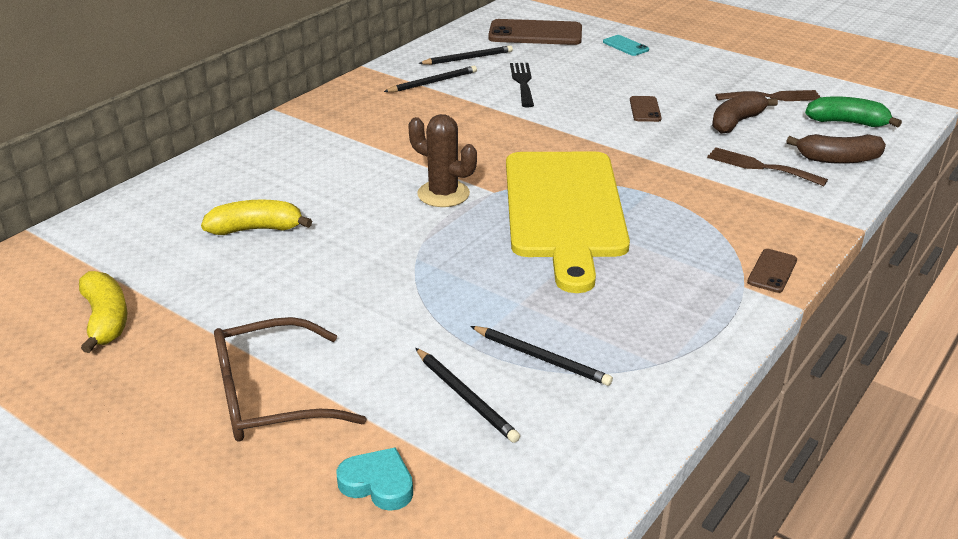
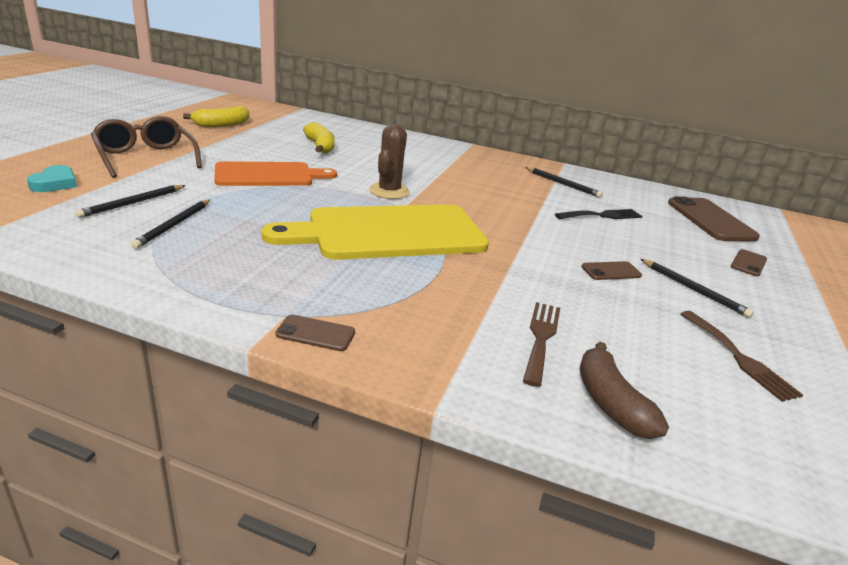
camera: 70 degrees right, 5 degrees down
(372, 280) = (268, 175): none -> orange cutting board
(468, 58) = (621, 194): black pencil -> black pencil (694, 289)
(625, 46) = (748, 263): turquoise phone -> brown phone
(736, 122) = (639, 326): brown banana -> none
(847, 122) = (733, 421): green banana -> none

==============================

**Try it**. Write out each line again, exactly as it appears above, except for any picture.

**Answer space**.
camera: 70 degrees right, 5 degrees down
(372, 280) = (268, 175): none -> orange cutting board
(468, 58) = (621, 194): black pencil -> black pencil (694, 289)
(625, 46) = (748, 263): turquoise phone -> brown phone
(736, 122) = (639, 326): brown banana -> none
(847, 122) = (733, 421): green banana -> none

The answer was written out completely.